*** Records to process Section Begins ***
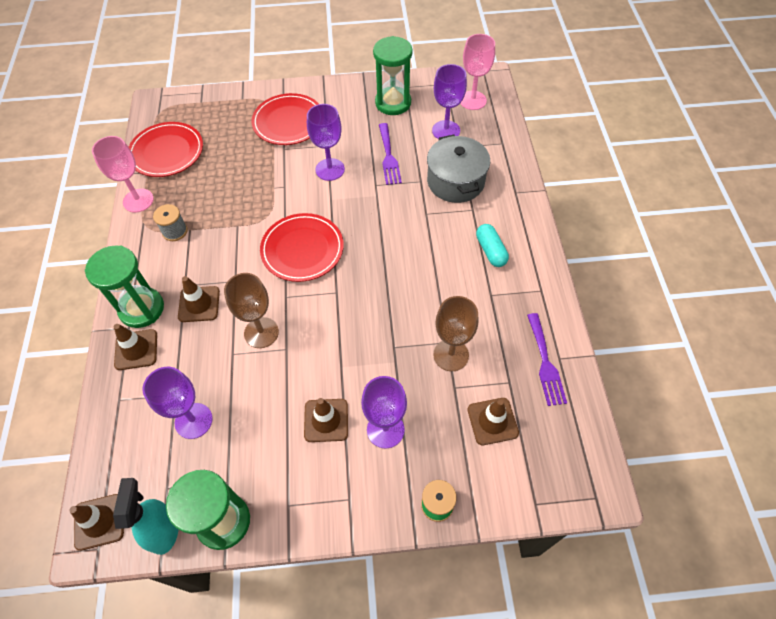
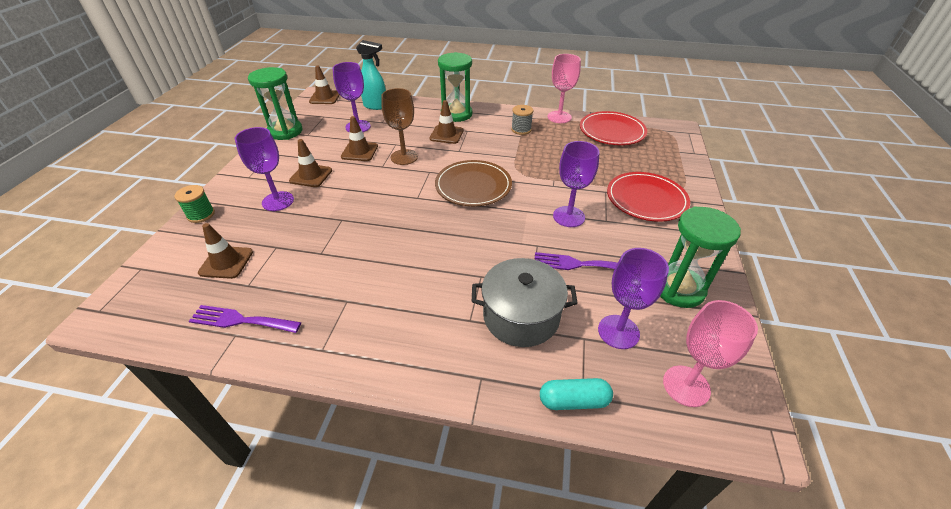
camera: 105 degrees right, 15 degrees down
(136, 349) = (425, 111): brown traffic cone -> brown traffic cone (359, 151)
(165, 530) = (300, 114): turquoise spray bottle -> turquoise spray bottle (376, 106)
(302, 249) = (473, 186): red plate -> brown plate
(451, 355) = (306, 252): brown goblet -> none
(490, 251) = (402, 318): turquoise capsule -> turquoise capsule (573, 400)

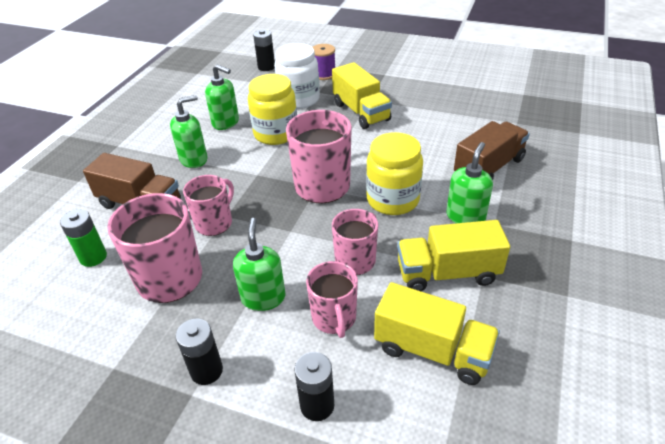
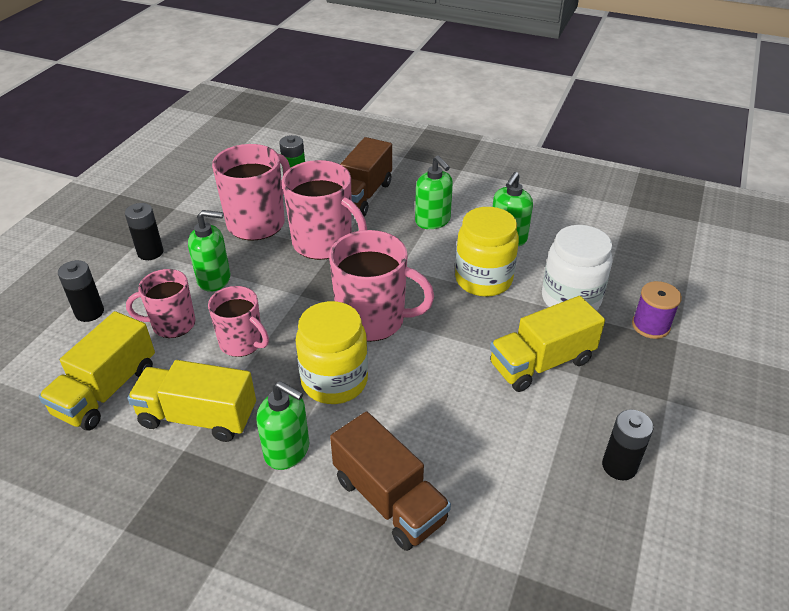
camera: 90 degrees right, 0 degrees up
(214, 223) = (324, 243): pink mug -> pink mug, size x1.60
(266, 67) = (660, 265): black battery -> black battery (619, 466)
(447, 273) = (198, 417): yellow truck -> yellow truck turned 75 degrees counterclockwise

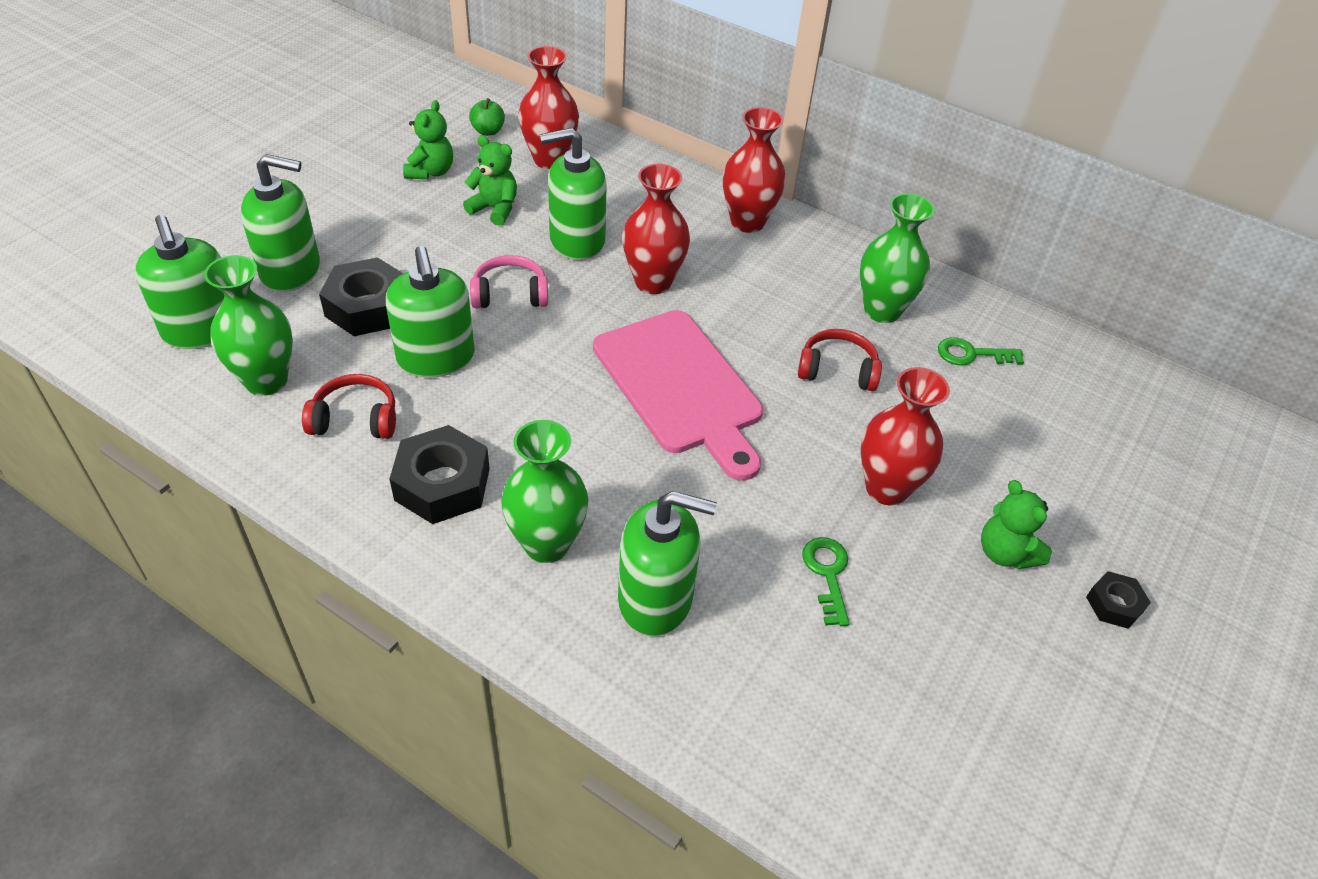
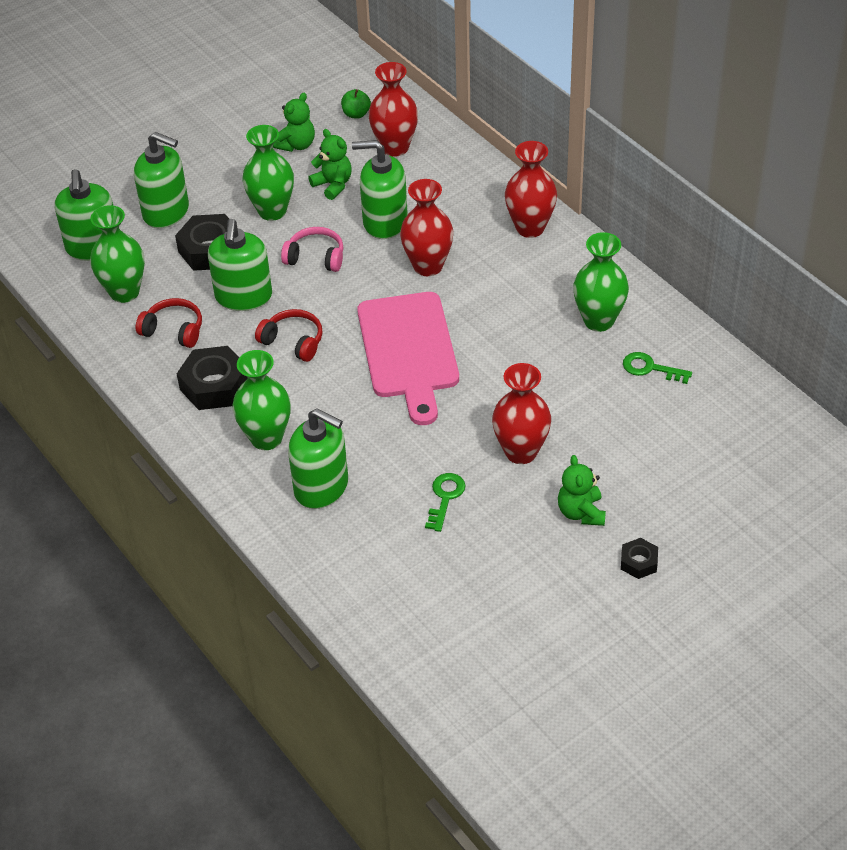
camera: 25 degrees right, 0 degrees up
(431, 249) = (272, 211): none -> green vase
(837, 370) = (534, 360): red headphones -> red headphones (293, 341)

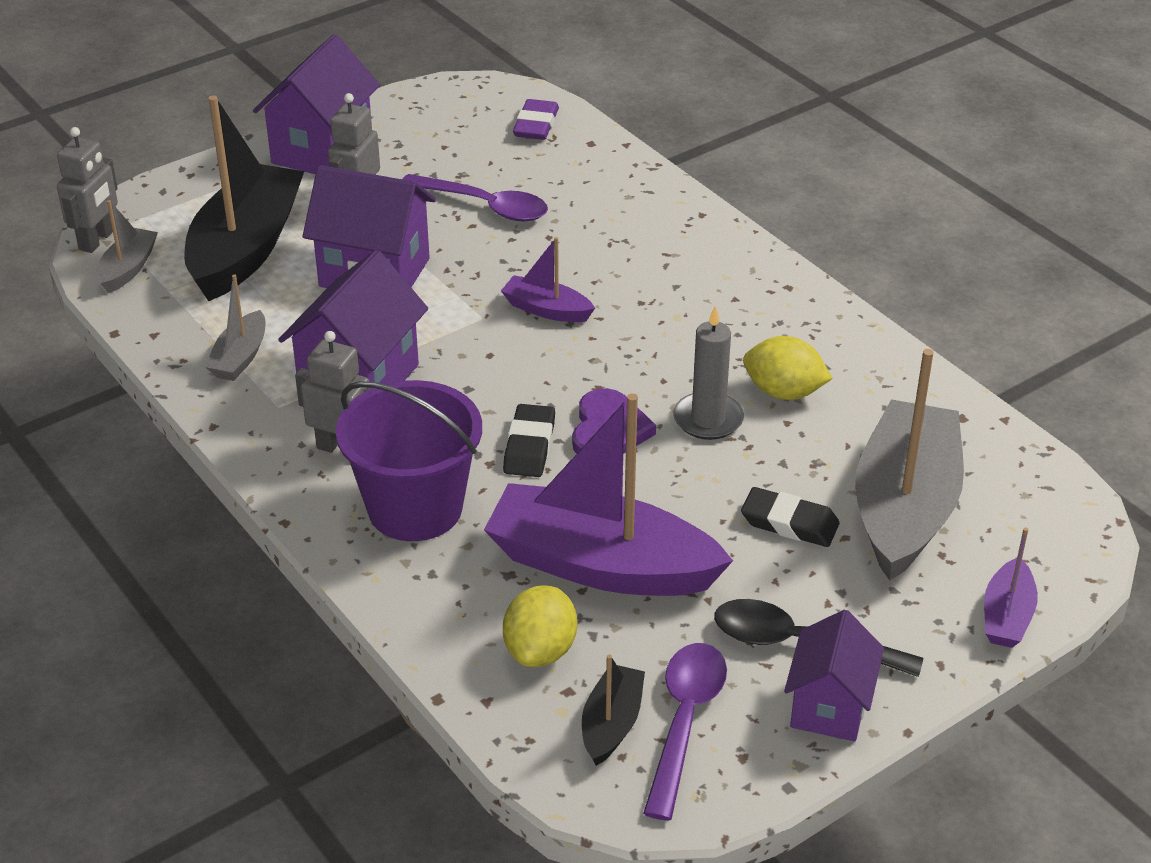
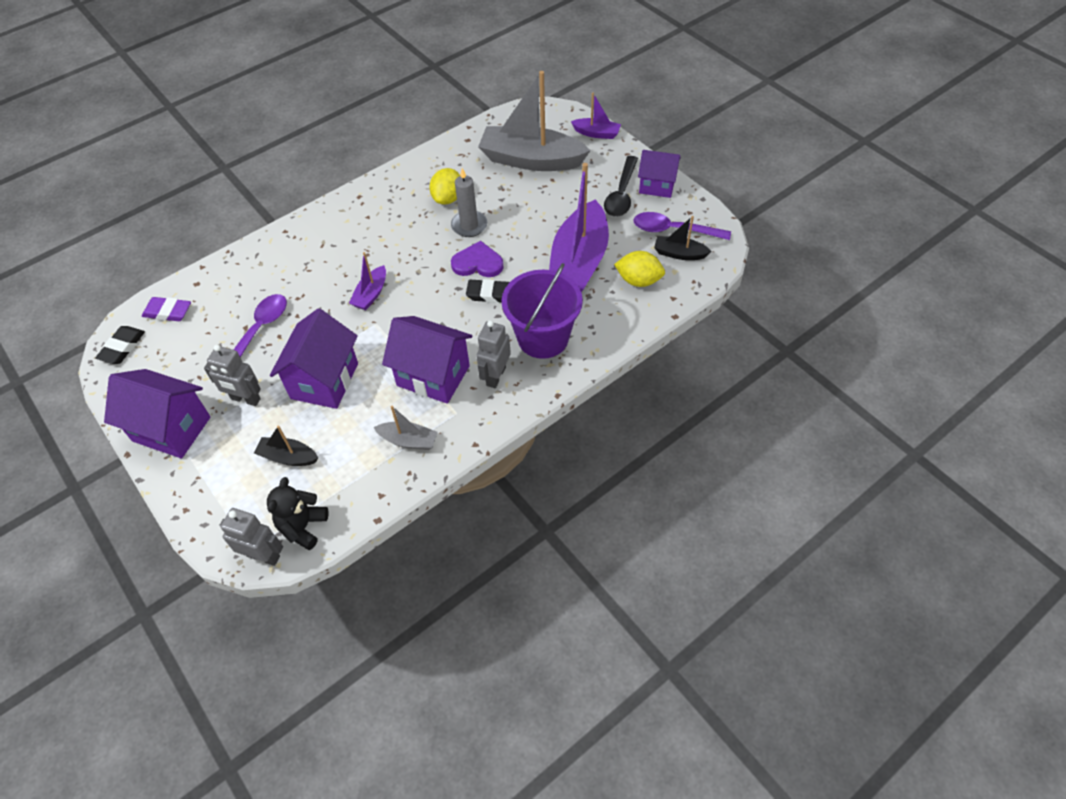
camera: 90 degrees left, 15 degrees up
(128, 269) = (303, 527): grey boat -> black teddy bear
(246, 249) = (288, 457): black boat -> black boat, size x0.47
(789, 523) = (544, 197): black eraser -> black eraser (122, 347)

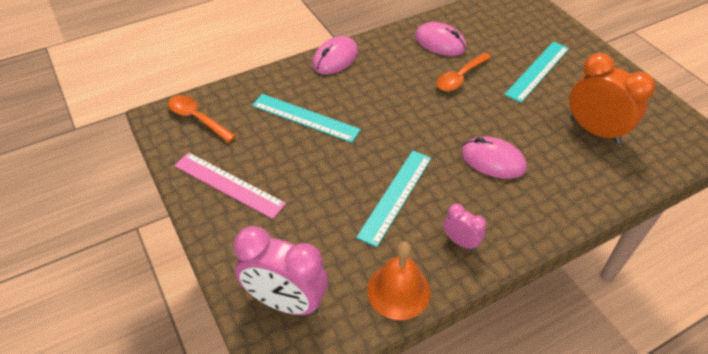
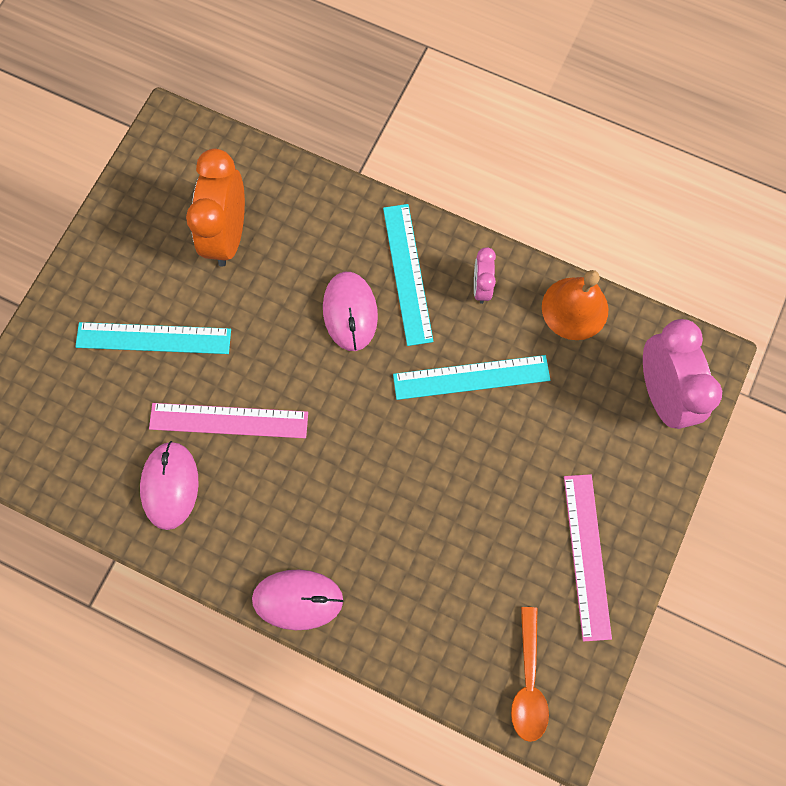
camera: 125 degrees left, 25 degrees up
(305, 118) = (431, 553): turquoise ruler -> turquoise ruler (408, 273)
(460, 77) = (229, 420): orange spoon -> pink ruler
*** Records to process Section Ends ***
### Requirement
Taking the entries above, copy word for word the lines from the one with "camera: 25 degrees right, 0 degrees up" up to and including the one with "camera: 125 degrees left, 25 degrees up", without any picture.

### Solution to the exercise
camera: 25 degrees right, 0 degrees up
(431, 249) = (272, 211): none -> green vase
(837, 370) = (534, 360): red headphones -> red headphones (293, 341)

camera: 90 degrees left, 15 degrees up
(128, 269) = (303, 527): grey boat -> black teddy bear
(246, 249) = (288, 457): black boat -> black boat, size x0.47
(789, 523) = (544, 197): black eraser -> black eraser (122, 347)

camera: 125 degrees left, 25 degrees up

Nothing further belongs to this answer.